START Available records
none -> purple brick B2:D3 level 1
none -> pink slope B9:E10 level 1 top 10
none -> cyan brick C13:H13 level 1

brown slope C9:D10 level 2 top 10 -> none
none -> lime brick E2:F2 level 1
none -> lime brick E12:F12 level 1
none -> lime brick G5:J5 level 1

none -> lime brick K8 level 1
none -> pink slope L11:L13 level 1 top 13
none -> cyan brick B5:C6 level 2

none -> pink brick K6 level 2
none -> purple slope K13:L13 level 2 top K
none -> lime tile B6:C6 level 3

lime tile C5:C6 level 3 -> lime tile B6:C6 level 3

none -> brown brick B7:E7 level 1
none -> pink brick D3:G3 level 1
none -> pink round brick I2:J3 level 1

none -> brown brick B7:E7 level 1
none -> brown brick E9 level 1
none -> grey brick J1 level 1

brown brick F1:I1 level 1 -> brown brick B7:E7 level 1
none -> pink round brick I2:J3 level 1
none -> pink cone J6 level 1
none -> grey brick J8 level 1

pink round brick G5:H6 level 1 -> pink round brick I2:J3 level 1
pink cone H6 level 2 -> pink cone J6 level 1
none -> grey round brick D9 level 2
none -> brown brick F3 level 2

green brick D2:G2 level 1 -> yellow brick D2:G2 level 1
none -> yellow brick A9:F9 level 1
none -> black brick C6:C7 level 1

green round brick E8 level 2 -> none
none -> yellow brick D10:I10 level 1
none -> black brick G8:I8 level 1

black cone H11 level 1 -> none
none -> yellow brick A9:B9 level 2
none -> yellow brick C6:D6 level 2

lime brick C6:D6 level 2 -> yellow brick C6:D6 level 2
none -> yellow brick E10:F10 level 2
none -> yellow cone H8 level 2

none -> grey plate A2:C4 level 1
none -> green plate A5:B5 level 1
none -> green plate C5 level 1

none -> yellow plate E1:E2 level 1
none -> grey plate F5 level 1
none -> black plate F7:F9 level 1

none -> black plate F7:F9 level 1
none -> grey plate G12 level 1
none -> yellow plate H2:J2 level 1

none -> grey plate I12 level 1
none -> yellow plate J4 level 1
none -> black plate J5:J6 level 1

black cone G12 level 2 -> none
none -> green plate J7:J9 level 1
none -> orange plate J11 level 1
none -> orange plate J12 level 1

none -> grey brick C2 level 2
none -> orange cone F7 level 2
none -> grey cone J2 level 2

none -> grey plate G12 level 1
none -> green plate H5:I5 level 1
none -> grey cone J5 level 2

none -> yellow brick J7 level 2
END Available records
Aim of the task >>
Print the records above exactly as they appear.

Task output >>
none -> purple brick B2:D3 level 1
none -> pink slope B9:E10 level 1 top 10
none -> cyan brick C13:H13 level 1

brown slope C9:D10 level 2 top 10 -> none
none -> lime brick E2:F2 level 1
none -> lime brick E12:F12 level 1
none -> lime brick G5:J5 level 1

none -> lime brick K8 level 1
none -> pink slope L11:L13 level 1 top 13
none -> cyan brick B5:C6 level 2

none -> pink brick K6 level 2
none -> purple slope K13:L13 level 2 top K
none -> lime tile B6:C6 level 3

lime tile C5:C6 level 3 -> lime tile B6:C6 level 3

none -> brown brick B7:E7 level 1
none -> pink brick D3:G3 level 1
none -> pink round brick I2:J3 level 1

none -> brown brick B7:E7 level 1
none -> brown brick E9 level 1
none -> grey brick J1 level 1

brown brick F1:I1 level 1 -> brown brick B7:E7 level 1
none -> pink round brick I2:J3 level 1
none -> pink cone J6 level 1
none -> grey brick J8 level 1

pink round brick G5:H6 level 1 -> pink round brick I2:J3 level 1
pink cone H6 level 2 -> pink cone J6 level 1
none -> grey round brick D9 level 2
none -> brown brick F3 level 2

green brick D2:G2 level 1 -> yellow brick D2:G2 level 1
none -> yellow brick A9:F9 level 1
none -> black brick C6:C7 level 1

green round brick E8 level 2 -> none
none -> yellow brick D10:I10 level 1
none -> black brick G8:I8 level 1

black cone H11 level 1 -> none
none -> yellow brick A9:B9 level 2
none -> yellow brick C6:D6 level 2

lime brick C6:D6 level 2 -> yellow brick C6:D6 level 2
none -> yellow brick E10:F10 level 2
none -> yellow cone H8 level 2

none -> grey plate A2:C4 level 1
none -> green plate A5:B5 level 1
none -> green plate C5 level 1

none -> yellow plate E1:E2 level 1
none -> grey plate F5 level 1
none -> black plate F7:F9 level 1

none -> black plate F7:F9 level 1
none -> grey plate G12 level 1
none -> yellow plate H2:J2 level 1

none -> grey plate I12 level 1
none -> yellow plate J4 level 1
none -> black plate J5:J6 level 1

black cone G12 level 2 -> none
none -> green plate J7:J9 level 1
none -> orange plate J11 level 1
none -> orange plate J12 level 1

none -> grey brick C2 level 2
none -> orange cone F7 level 2
none -> grey cone J2 level 2

none -> grey plate G12 level 1
none -> green plate H5:I5 level 1
none -> grey cone J5 level 2

none -> yellow brick J7 level 2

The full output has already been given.